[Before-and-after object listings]
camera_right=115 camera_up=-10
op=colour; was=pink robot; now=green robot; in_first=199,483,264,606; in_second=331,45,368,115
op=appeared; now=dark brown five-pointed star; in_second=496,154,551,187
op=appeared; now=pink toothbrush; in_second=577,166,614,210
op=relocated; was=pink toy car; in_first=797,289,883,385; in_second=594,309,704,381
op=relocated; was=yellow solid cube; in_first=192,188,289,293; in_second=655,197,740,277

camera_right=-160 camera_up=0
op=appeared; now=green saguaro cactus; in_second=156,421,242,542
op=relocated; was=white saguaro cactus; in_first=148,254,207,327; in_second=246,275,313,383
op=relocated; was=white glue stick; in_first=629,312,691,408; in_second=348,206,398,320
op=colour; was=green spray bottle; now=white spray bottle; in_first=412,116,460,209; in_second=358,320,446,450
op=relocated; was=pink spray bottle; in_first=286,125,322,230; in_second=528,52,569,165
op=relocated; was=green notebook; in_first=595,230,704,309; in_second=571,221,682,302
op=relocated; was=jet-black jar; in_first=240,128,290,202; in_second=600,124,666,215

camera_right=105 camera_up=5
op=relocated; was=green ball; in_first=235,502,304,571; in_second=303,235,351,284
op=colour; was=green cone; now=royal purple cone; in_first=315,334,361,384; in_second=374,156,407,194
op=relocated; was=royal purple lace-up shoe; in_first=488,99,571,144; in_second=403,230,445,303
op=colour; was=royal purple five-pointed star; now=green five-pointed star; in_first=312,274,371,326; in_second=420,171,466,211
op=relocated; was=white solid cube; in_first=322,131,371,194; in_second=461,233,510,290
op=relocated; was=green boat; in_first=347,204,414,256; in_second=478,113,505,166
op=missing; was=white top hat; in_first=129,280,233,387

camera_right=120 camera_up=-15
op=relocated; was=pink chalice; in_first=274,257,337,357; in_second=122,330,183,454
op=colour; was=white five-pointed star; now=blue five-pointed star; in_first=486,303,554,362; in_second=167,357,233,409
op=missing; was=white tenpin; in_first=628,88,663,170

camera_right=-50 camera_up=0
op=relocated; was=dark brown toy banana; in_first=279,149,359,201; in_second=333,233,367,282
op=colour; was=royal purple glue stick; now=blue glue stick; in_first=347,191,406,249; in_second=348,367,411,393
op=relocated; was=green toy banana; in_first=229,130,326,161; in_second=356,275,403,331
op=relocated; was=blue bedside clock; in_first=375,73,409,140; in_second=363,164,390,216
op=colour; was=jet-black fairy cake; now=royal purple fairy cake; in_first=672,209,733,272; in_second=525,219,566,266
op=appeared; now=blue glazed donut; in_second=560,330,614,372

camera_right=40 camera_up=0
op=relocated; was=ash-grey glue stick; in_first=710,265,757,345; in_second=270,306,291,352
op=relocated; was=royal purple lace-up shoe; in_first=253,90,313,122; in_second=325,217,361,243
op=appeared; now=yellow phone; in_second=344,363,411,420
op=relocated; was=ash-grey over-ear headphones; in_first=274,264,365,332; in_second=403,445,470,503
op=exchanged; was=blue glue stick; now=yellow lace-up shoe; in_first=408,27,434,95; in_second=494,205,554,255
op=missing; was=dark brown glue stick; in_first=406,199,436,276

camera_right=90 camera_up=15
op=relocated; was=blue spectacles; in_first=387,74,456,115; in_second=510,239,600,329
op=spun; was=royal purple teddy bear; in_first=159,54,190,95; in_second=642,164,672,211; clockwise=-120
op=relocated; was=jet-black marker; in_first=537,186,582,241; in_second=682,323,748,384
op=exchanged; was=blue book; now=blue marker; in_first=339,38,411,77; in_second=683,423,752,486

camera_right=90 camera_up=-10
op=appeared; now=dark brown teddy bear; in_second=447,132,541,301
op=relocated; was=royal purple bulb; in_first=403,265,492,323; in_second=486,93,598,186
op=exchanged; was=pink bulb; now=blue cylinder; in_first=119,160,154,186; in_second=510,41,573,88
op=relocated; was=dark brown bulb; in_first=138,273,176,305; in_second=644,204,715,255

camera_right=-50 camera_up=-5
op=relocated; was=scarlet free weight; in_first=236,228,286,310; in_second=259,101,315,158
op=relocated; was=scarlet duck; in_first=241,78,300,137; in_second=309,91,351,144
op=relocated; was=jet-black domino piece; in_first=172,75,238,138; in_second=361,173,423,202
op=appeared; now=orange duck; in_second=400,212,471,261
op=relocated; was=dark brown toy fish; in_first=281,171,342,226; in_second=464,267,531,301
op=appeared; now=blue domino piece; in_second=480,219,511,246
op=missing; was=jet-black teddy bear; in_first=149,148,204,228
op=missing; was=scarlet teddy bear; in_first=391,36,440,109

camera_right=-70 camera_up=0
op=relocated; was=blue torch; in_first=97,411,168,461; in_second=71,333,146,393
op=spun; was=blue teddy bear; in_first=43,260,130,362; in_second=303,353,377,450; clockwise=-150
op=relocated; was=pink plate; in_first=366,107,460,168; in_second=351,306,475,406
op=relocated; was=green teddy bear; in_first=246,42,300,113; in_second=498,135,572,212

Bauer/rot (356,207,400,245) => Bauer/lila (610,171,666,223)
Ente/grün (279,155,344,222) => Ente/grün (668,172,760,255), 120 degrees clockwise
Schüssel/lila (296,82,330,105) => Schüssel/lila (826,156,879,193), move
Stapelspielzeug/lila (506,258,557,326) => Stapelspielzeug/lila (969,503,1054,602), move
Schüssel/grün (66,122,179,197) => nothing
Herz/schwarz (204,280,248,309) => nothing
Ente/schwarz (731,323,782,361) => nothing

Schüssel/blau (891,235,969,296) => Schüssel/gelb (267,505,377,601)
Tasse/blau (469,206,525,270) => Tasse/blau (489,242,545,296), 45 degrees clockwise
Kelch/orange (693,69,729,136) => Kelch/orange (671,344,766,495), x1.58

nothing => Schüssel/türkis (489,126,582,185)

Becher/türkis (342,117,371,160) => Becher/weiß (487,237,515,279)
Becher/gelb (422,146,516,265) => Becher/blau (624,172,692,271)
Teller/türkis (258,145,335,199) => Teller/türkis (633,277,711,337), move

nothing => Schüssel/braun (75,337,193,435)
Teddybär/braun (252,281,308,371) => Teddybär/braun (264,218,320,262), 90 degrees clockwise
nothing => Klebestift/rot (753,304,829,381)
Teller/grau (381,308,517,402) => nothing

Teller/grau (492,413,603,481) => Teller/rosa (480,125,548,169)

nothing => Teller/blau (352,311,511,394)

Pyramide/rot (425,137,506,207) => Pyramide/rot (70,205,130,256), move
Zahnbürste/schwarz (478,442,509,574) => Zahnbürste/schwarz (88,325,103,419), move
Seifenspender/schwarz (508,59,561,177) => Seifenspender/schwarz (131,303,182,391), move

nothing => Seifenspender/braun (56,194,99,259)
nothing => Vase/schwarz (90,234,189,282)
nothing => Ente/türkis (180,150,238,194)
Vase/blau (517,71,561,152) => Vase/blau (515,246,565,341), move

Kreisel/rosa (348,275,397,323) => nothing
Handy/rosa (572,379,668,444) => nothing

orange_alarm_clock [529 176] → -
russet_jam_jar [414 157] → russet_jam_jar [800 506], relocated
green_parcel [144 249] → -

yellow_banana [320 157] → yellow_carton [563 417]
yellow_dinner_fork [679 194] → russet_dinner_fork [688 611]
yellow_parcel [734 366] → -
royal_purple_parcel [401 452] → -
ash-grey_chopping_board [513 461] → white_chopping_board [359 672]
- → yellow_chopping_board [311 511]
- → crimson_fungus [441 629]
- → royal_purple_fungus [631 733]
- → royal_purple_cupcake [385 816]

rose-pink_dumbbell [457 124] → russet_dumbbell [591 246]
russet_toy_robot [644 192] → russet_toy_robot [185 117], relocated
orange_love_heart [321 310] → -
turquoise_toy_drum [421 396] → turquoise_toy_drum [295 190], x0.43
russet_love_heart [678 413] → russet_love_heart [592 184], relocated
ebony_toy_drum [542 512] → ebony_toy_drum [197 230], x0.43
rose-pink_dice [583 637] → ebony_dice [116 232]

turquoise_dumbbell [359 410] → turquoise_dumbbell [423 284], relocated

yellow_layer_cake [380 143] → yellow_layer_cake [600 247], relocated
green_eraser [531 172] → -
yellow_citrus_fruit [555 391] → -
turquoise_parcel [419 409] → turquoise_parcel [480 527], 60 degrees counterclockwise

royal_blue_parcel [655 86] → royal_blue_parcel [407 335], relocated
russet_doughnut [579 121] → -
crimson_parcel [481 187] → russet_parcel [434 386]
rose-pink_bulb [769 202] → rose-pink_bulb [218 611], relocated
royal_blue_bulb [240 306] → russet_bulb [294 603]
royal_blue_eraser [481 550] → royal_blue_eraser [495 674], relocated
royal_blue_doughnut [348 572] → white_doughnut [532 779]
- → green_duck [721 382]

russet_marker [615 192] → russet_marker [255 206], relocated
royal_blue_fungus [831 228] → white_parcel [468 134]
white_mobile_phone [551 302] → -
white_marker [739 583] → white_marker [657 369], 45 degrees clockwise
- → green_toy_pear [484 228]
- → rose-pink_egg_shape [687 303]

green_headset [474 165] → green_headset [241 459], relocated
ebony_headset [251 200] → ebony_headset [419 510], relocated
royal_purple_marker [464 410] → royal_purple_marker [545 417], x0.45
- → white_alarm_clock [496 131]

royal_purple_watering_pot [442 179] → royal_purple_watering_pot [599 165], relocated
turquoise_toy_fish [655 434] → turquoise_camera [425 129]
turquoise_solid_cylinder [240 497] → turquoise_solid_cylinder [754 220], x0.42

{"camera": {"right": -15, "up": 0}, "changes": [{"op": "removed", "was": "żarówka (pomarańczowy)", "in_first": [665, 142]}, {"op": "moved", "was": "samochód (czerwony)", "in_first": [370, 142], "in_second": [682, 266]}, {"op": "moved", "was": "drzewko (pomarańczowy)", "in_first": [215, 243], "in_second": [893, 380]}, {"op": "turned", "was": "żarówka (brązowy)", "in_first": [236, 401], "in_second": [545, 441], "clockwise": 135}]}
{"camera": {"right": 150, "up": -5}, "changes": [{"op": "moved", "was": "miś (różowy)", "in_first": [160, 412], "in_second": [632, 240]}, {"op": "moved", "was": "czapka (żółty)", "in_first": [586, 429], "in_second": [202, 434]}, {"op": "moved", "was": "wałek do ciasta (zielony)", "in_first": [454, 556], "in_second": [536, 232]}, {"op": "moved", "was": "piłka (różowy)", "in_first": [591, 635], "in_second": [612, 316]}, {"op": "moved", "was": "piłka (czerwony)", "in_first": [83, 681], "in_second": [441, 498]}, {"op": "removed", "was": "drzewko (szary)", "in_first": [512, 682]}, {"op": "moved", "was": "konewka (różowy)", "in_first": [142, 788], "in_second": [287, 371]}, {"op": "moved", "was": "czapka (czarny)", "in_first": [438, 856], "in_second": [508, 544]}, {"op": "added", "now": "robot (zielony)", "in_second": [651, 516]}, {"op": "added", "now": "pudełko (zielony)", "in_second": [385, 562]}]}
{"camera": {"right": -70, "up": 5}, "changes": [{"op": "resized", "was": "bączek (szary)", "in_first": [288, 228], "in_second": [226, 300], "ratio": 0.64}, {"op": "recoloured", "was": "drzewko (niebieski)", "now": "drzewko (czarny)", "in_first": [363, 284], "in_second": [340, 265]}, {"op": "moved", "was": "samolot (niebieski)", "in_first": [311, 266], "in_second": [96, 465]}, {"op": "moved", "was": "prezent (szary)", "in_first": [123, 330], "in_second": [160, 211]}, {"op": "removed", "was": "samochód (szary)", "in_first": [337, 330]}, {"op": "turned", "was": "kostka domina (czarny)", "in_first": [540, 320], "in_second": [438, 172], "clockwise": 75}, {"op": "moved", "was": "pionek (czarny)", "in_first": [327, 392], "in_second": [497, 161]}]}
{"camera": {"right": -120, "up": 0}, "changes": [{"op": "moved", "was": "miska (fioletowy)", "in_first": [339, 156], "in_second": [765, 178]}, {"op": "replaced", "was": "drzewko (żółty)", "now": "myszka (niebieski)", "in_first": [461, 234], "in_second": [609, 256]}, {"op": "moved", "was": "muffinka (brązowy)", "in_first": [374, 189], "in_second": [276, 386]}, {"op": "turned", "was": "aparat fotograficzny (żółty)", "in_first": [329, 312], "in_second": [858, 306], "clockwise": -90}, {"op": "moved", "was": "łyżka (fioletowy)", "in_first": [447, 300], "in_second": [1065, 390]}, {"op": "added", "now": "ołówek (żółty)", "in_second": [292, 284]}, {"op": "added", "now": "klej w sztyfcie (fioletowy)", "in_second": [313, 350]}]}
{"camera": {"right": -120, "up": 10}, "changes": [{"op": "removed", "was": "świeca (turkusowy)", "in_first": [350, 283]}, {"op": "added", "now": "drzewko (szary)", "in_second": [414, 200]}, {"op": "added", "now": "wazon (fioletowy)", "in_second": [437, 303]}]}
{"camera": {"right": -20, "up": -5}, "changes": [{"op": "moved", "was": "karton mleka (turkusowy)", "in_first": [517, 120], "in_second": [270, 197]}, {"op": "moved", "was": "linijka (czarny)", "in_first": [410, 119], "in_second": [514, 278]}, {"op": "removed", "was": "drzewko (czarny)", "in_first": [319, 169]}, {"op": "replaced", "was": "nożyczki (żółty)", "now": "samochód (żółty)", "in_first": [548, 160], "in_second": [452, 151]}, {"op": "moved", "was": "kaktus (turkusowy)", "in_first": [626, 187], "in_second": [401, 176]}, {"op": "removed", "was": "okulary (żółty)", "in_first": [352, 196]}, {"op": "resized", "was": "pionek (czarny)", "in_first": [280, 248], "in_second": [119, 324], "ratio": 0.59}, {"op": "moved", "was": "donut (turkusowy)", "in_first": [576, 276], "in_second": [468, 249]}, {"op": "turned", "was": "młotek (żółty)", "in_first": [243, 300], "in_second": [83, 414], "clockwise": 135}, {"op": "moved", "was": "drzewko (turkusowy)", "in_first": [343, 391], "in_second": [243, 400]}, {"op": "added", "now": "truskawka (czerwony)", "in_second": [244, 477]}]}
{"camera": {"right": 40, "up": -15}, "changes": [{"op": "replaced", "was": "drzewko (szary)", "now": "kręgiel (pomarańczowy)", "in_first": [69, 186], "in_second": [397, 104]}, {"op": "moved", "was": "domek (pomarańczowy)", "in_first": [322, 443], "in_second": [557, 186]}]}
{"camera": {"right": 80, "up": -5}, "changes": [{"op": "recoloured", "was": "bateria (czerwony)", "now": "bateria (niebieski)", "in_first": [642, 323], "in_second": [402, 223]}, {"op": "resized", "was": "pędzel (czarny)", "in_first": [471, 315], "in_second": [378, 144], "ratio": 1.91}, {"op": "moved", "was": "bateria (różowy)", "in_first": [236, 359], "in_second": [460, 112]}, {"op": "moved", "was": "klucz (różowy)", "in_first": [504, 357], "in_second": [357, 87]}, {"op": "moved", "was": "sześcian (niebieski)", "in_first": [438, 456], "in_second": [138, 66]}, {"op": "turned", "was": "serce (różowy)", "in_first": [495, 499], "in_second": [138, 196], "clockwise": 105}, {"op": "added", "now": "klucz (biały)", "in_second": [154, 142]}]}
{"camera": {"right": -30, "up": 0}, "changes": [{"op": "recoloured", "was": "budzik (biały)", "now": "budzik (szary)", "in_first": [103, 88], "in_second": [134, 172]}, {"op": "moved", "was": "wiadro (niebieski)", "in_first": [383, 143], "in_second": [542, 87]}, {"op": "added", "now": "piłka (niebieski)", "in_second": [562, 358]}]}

What is needed:
Retype exactly the lines of the data above that fall between the line with "- → royal_purple_cupcake [385 816]" and the line with "- → white_alarm_clock [496 131]", inclusive, and add nothing.

Output:
- → royal_purple_cupcake [385 816]

rose-pink_dumbbell [457 124] → russet_dumbbell [591 246]
russet_toy_robot [644 192] → russet_toy_robot [185 117], relocated
orange_love_heart [321 310] → -
turquoise_toy_drum [421 396] → turquoise_toy_drum [295 190], x0.43
russet_love_heart [678 413] → russet_love_heart [592 184], relocated
ebony_toy_drum [542 512] → ebony_toy_drum [197 230], x0.43
rose-pink_dice [583 637] → ebony_dice [116 232]

turquoise_dumbbell [359 410] → turquoise_dumbbell [423 284], relocated

yellow_layer_cake [380 143] → yellow_layer_cake [600 247], relocated
green_eraser [531 172] → -
yellow_citrus_fruit [555 391] → -
turquoise_parcel [419 409] → turquoise_parcel [480 527], 60 degrees counterclockwise

royal_blue_parcel [655 86] → royal_blue_parcel [407 335], relocated
russet_doughnut [579 121] → -
crimson_parcel [481 187] → russet_parcel [434 386]
rose-pink_bulb [769 202] → rose-pink_bulb [218 611], relocated
royal_blue_bulb [240 306] → russet_bulb [294 603]
royal_blue_eraser [481 550] → royal_blue_eraser [495 674], relocated
royal_blue_doughnut [348 572] → white_doughnut [532 779]
- → green_duck [721 382]

russet_marker [615 192] → russet_marker [255 206], relocated
royal_blue_fungus [831 228] → white_parcel [468 134]
white_mobile_phone [551 302] → -
white_marker [739 583] → white_marker [657 369], 45 degrees clockwise
- → green_toy_pear [484 228]
- → rose-pink_egg_shape [687 303]

green_headset [474 165] → green_headset [241 459], relocated
ebony_headset [251 200] → ebony_headset [419 510], relocated
royal_purple_marker [464 410] → royal_purple_marker [545 417], x0.45
- → white_alarm_clock [496 131]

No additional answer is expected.